→ WHAT THE EXERCISE ASKS
Give exactly the lines from the one that contains "none -> turquoise bottle [373,222,405,305]" through the end of the entries below, both included; the pictures stay out.
───
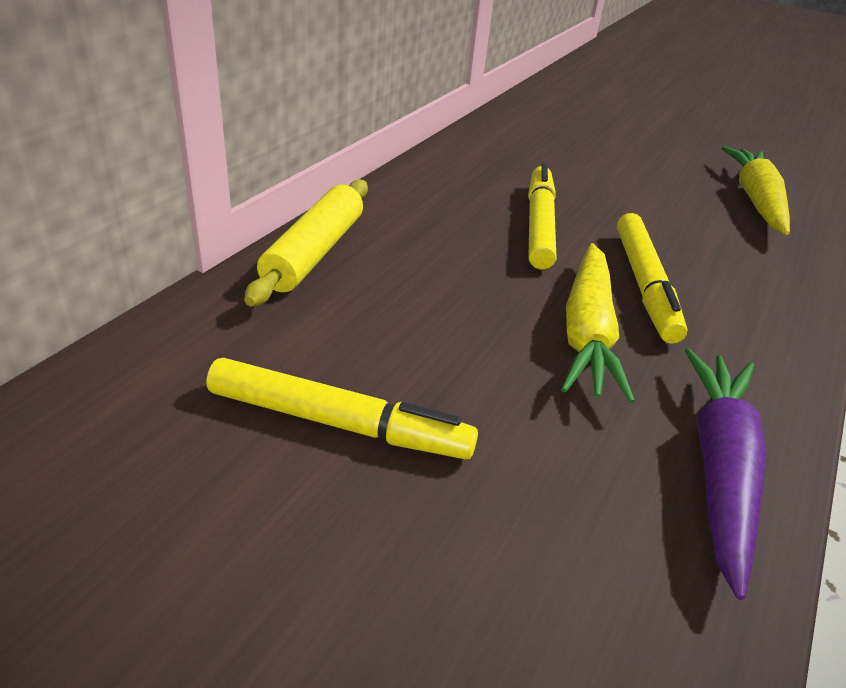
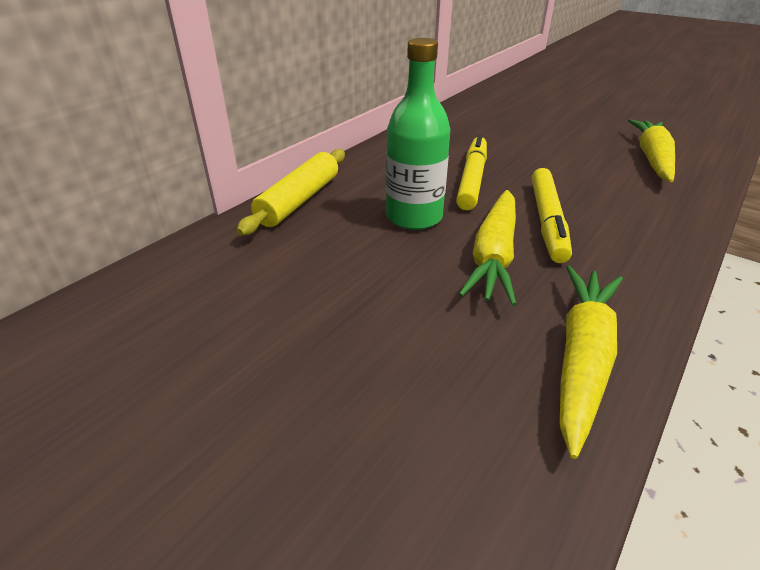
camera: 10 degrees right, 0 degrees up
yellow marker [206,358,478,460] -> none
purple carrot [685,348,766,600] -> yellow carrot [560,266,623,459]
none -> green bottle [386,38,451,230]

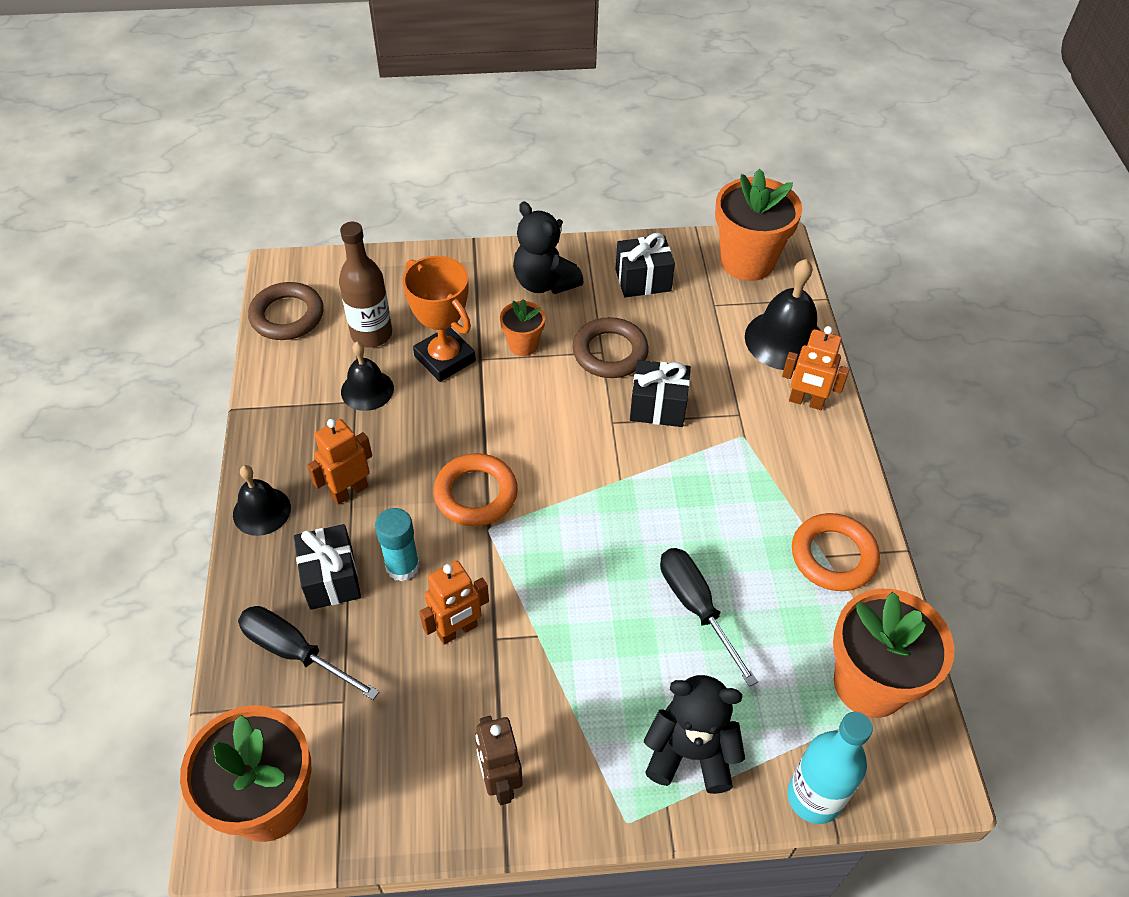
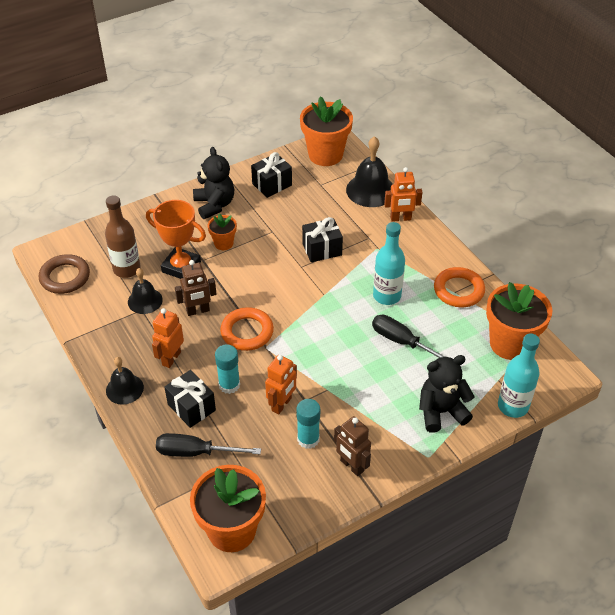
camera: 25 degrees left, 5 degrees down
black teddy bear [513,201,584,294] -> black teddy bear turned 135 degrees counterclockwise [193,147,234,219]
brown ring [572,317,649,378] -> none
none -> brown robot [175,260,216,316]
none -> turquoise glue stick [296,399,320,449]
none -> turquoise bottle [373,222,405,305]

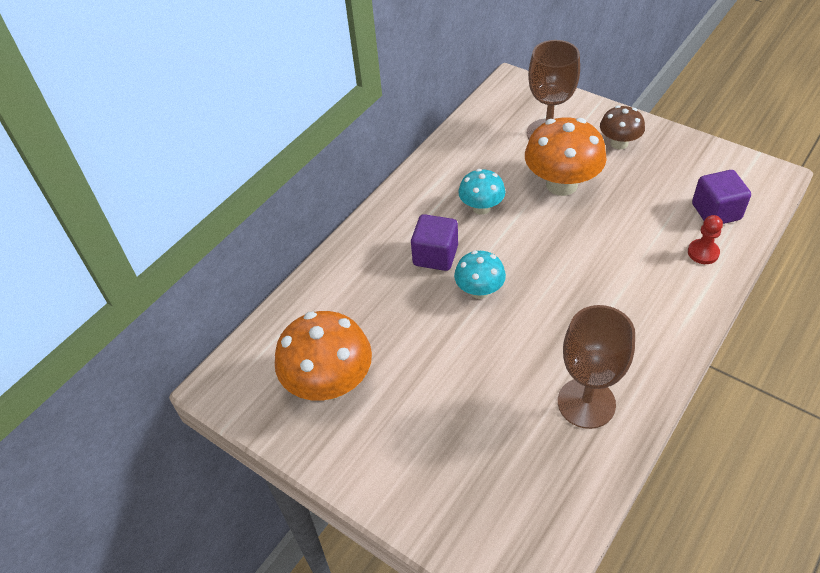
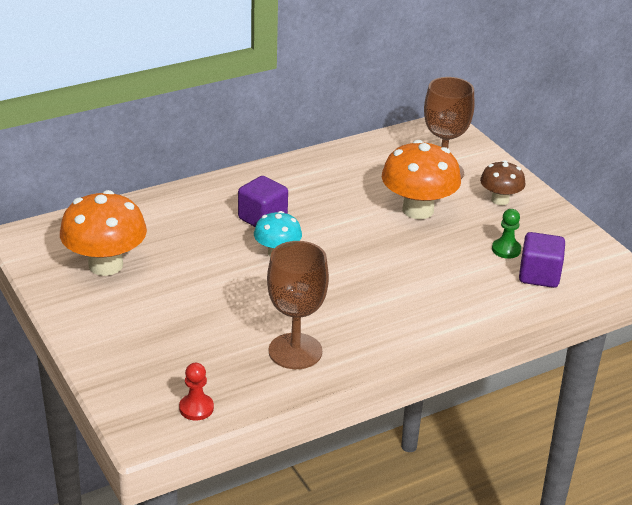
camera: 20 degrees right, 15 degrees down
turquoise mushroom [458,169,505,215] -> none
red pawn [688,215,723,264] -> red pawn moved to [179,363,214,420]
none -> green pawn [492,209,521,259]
───
→ EXERCISE RESULT
none -> turquoise bottle [373,222,405,305]

camera: 20 degrees right, 15 degrees down
turquoise mushroom [458,169,505,215] -> none
red pawn [688,215,723,264] -> red pawn moved to [179,363,214,420]
none -> green pawn [492,209,521,259]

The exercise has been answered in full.